▶ _EXERCISE DETAILS_:
Only one stretch of the listing below is wanted. Give it again exactly, from the line with "U7 pin CH0: SIG6 -> VS" through the line with "X1: 6MHz (SIG12, SIG23)".

▶ _ENTRIES PROVIDED_:

• • •

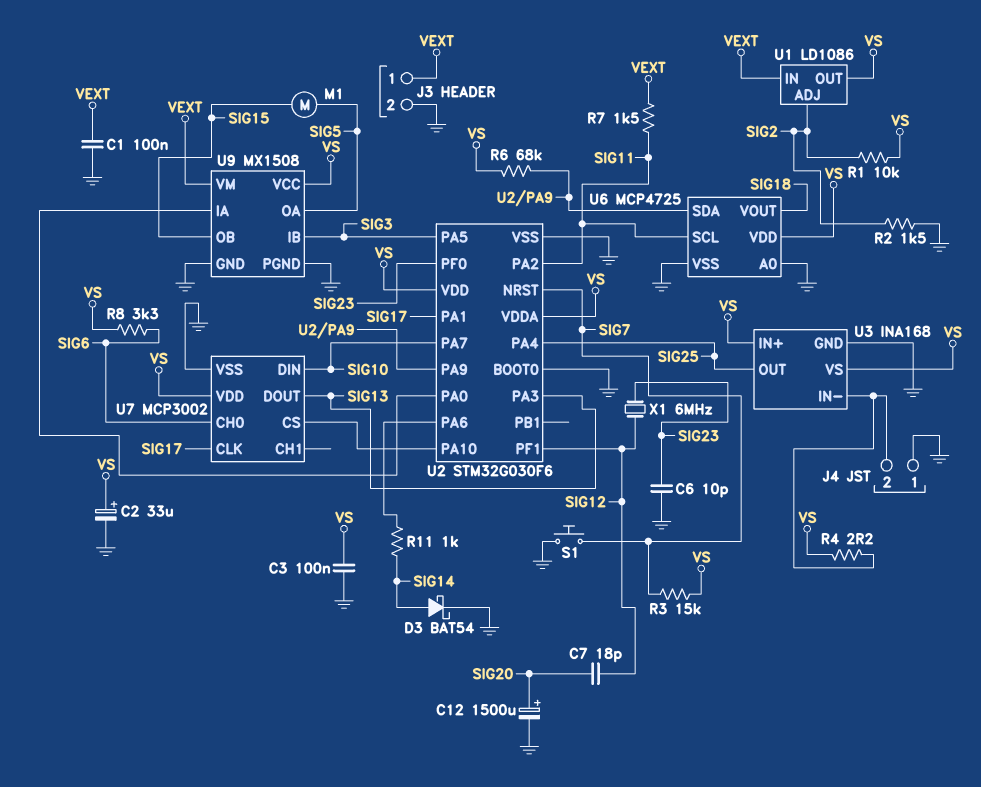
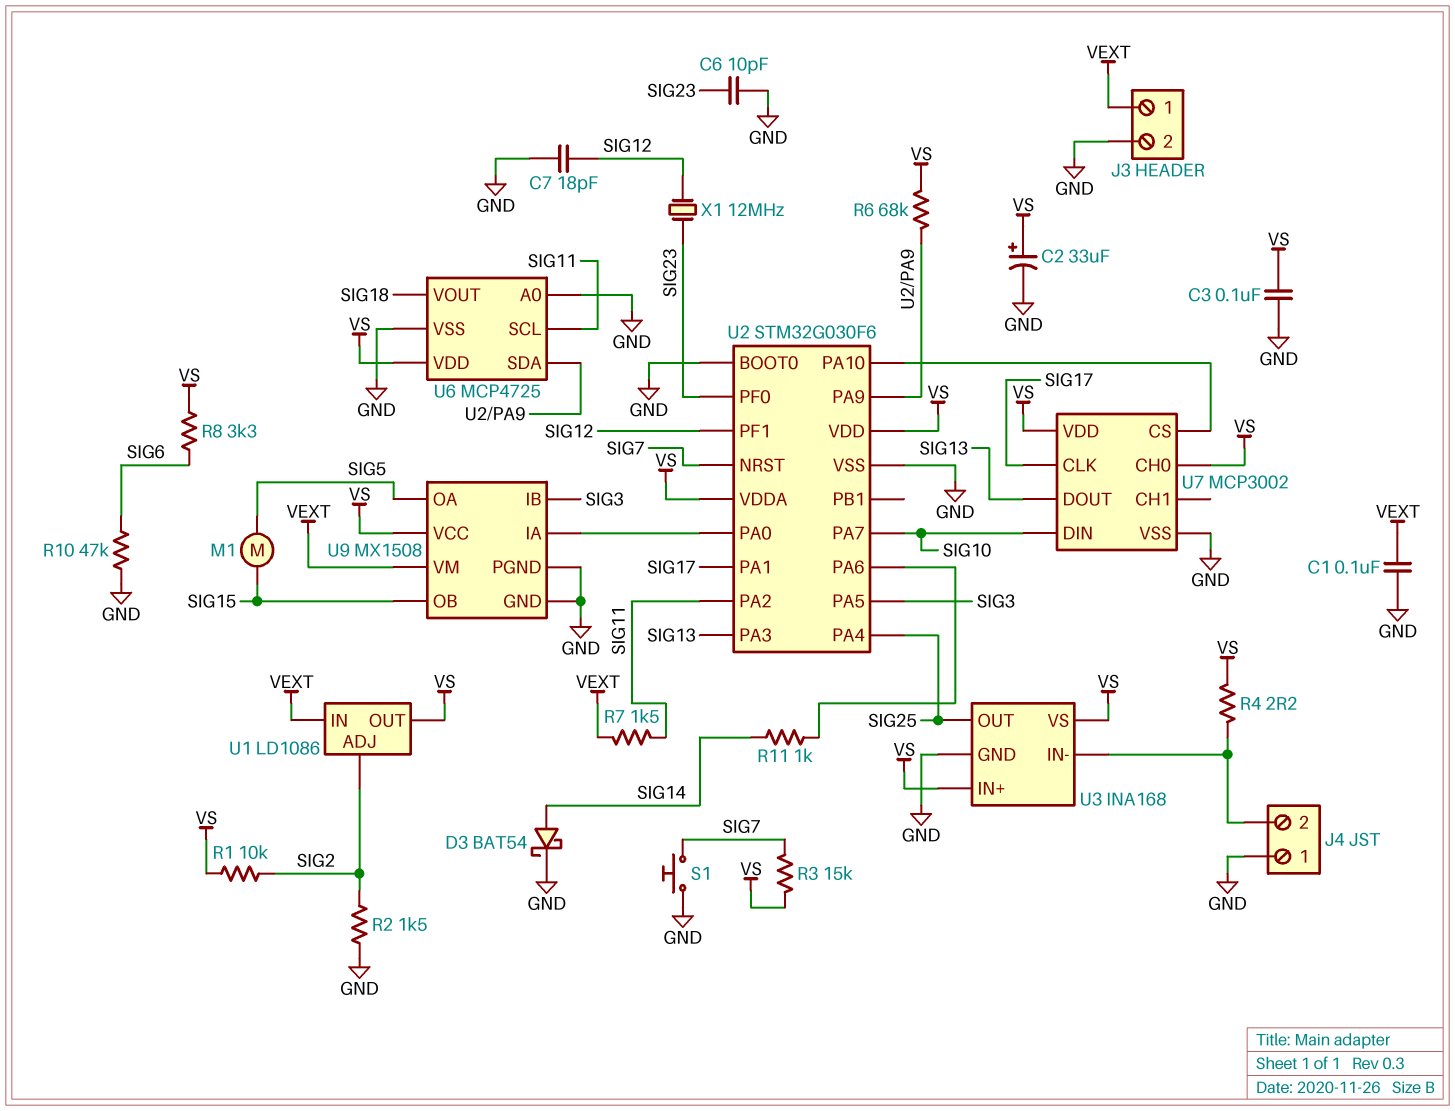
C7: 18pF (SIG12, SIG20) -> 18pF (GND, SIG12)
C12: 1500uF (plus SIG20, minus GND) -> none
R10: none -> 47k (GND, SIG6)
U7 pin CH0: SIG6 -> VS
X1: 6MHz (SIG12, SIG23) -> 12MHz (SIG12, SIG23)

• • •

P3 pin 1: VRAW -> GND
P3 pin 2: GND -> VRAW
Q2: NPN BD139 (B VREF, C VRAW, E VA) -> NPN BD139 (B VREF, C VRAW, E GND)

• • •

▶ _RESPONSE TO THIS EXERCISE_:
U7 pin CH0: SIG6 -> VS
X1: 6MHz (SIG12, SIG23) -> 12MHz (SIG12, SIG23)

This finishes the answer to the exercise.